======== INFORMATION GIVEN

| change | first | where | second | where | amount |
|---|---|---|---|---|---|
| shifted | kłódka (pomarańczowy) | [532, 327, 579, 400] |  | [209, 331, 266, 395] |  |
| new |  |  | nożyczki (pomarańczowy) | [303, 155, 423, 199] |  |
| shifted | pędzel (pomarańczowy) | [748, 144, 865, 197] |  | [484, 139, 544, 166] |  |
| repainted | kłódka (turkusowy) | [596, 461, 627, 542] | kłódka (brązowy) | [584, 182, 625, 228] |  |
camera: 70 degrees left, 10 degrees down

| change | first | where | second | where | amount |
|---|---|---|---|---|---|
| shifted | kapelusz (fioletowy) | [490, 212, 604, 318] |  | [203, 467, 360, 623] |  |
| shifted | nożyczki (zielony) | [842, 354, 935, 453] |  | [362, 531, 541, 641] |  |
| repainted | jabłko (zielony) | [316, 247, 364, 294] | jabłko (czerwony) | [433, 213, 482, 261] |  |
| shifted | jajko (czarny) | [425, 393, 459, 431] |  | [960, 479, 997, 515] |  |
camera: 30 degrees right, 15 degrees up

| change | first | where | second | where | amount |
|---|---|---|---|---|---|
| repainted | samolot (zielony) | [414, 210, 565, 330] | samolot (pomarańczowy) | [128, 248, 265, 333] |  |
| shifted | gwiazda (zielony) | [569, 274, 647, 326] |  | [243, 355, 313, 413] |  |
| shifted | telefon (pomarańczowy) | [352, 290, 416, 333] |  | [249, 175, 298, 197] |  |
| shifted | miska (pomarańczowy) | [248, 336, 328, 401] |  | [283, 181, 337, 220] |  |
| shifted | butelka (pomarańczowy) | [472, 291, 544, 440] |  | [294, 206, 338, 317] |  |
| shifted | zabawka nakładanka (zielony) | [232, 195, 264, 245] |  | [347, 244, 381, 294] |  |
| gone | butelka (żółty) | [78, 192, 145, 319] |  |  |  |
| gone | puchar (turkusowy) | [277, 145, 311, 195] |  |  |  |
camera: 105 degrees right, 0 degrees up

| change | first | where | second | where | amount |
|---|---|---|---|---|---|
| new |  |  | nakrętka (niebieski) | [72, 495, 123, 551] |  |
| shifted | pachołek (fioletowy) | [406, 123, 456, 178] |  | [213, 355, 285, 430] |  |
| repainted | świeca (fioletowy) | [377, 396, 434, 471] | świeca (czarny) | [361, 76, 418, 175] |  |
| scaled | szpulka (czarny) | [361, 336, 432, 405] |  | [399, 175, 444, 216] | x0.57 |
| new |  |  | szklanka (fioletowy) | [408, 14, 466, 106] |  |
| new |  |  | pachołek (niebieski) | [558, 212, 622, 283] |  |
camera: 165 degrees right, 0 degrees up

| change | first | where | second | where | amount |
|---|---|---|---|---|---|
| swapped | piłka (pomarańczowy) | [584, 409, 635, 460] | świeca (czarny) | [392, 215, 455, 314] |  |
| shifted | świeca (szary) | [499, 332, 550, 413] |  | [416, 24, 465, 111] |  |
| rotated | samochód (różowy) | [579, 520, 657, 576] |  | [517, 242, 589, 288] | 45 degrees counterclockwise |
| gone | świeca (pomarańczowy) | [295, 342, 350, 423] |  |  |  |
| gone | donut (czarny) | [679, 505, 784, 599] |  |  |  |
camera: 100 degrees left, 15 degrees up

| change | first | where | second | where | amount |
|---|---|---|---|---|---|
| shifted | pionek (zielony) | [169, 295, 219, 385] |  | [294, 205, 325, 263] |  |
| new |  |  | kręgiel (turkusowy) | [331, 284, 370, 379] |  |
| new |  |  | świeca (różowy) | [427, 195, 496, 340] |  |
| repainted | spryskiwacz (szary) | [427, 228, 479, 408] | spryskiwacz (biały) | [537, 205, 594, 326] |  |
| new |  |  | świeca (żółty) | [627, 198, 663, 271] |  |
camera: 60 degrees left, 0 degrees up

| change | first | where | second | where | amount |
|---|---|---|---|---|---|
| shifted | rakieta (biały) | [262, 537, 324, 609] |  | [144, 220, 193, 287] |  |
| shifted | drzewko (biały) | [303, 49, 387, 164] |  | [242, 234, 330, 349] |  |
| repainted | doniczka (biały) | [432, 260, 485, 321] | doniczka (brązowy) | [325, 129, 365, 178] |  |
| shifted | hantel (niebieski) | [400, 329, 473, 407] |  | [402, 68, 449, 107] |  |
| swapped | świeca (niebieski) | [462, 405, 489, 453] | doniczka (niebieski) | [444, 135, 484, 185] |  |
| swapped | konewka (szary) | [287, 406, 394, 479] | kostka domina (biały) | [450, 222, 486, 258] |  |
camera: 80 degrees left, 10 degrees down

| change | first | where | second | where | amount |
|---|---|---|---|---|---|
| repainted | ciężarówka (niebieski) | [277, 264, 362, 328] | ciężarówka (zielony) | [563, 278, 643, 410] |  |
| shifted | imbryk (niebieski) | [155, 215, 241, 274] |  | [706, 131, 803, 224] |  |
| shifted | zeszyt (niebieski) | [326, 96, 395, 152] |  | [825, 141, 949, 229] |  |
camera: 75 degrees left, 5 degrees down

================

*TO DO*
Repeat the data verbatim, line after line, leaving nothing out.

*REPLY TO THE EXERCISE*
| change | first | where | second | where | amount |
|---|---|---|---|---|---|
| shifted | kłódka (pomarańczowy) | [532, 327, 579, 400] |  | [209, 331, 266, 395] |  |
| new |  |  | nożyczki (pomarańczowy) | [303, 155, 423, 199] |  |
| shifted | pędzel (pomarańczowy) | [748, 144, 865, 197] |  | [484, 139, 544, 166] |  |
| repainted | kłódka (turkusowy) | [596, 461, 627, 542] | kłódka (brązowy) | [584, 182, 625, 228] |  |
camera: 70 degrees left, 10 degrees down

| change | first | where | second | where | amount |
|---|---|---|---|---|---|
| shifted | kapelusz (fioletowy) | [490, 212, 604, 318] |  | [203, 467, 360, 623] |  |
| shifted | nożyczki (zielony) | [842, 354, 935, 453] |  | [362, 531, 541, 641] |  |
| repainted | jabłko (zielony) | [316, 247, 364, 294] | jabłko (czerwony) | [433, 213, 482, 261] |  |
| shifted | jajko (czarny) | [425, 393, 459, 431] |  | [960, 479, 997, 515] |  |
camera: 30 degrees right, 15 degrees up

| change | first | where | second | where | amount |
|---|---|---|---|---|---|
| repainted | samolot (zielony) | [414, 210, 565, 330] | samolot (pomarańczowy) | [128, 248, 265, 333] |  |
| shifted | gwiazda (zielony) | [569, 274, 647, 326] |  | [243, 355, 313, 413] |  |
| shifted | telefon (pomarańczowy) | [352, 290, 416, 333] |  | [249, 175, 298, 197] |  |
| shifted | miska (pomarańczowy) | [248, 336, 328, 401] |  | [283, 181, 337, 220] |  |
| shifted | butelka (pomarańczowy) | [472, 291, 544, 440] |  | [294, 206, 338, 317] |  |
| shifted | zabawka nakładanka (zielony) | [232, 195, 264, 245] |  | [347, 244, 381, 294] |  |
| gone | butelka (żółty) | [78, 192, 145, 319] |  |  |  |
| gone | puchar (turkusowy) | [277, 145, 311, 195] |  |  |  |
camera: 105 degrees right, 0 degrees up

| change | first | where | second | where | amount |
|---|---|---|---|---|---|
| new |  |  | nakrętka (niebieski) | [72, 495, 123, 551] |  |
| shifted | pachołek (fioletowy) | [406, 123, 456, 178] |  | [213, 355, 285, 430] |  |
| repainted | świeca (fioletowy) | [377, 396, 434, 471] | świeca (czarny) | [361, 76, 418, 175] |  |
| scaled | szpulka (czarny) | [361, 336, 432, 405] |  | [399, 175, 444, 216] | x0.57 |
| new |  |  | szklanka (fioletowy) | [408, 14, 466, 106] |  |
| new |  |  | pachołek (niebieski) | [558, 212, 622, 283] |  |
camera: 165 degrees right, 0 degrees up

| change | first | where | second | where | amount |
|---|---|---|---|---|---|
| swapped | piłka (pomarańczowy) | [584, 409, 635, 460] | świeca (czarny) | [392, 215, 455, 314] |  |
| shifted | świeca (szary) | [499, 332, 550, 413] |  | [416, 24, 465, 111] |  |
| rotated | samochód (różowy) | [579, 520, 657, 576] |  | [517, 242, 589, 288] | 45 degrees counterclockwise |
| gone | świeca (pomarańczowy) | [295, 342, 350, 423] |  |  |  |
| gone | donut (czarny) | [679, 505, 784, 599] |  |  |  |
camera: 100 degrees left, 15 degrees up

| change | first | where | second | where | amount |
|---|---|---|---|---|---|
| shifted | pionek (zielony) | [169, 295, 219, 385] |  | [294, 205, 325, 263] |  |
| new |  |  | kręgiel (turkusowy) | [331, 284, 370, 379] |  |
| new |  |  | świeca (różowy) | [427, 195, 496, 340] |  |
| repainted | spryskiwacz (szary) | [427, 228, 479, 408] | spryskiwacz (biały) | [537, 205, 594, 326] |  |
| new |  |  | świeca (żółty) | [627, 198, 663, 271] |  |
camera: 60 degrees left, 0 degrees up

| change | first | where | second | where | amount |
|---|---|---|---|---|---|
| shifted | rakieta (biały) | [262, 537, 324, 609] |  | [144, 220, 193, 287] |  |
| shifted | drzewko (biały) | [303, 49, 387, 164] |  | [242, 234, 330, 349] |  |
| repainted | doniczka (biały) | [432, 260, 485, 321] | doniczka (brązowy) | [325, 129, 365, 178] |  |
| shifted | hantel (niebieski) | [400, 329, 473, 407] |  | [402, 68, 449, 107] |  |
| swapped | świeca (niebieski) | [462, 405, 489, 453] | doniczka (niebieski) | [444, 135, 484, 185] |  |
| swapped | konewka (szary) | [287, 406, 394, 479] | kostka domina (biały) | [450, 222, 486, 258] |  |
camera: 80 degrees left, 10 degrees down

| change | first | where | second | where | amount |
|---|---|---|---|---|---|
| repainted | ciężarówka (niebieski) | [277, 264, 362, 328] | ciężarówka (zielony) | [563, 278, 643, 410] |  |
| shifted | imbryk (niebieski) | [155, 215, 241, 274] |  | [706, 131, 803, 224] |  |
| shifted | zeszyt (niebieski) | [326, 96, 395, 152] |  | [825, 141, 949, 229] |  |
camera: 75 degrees left, 5 degrees down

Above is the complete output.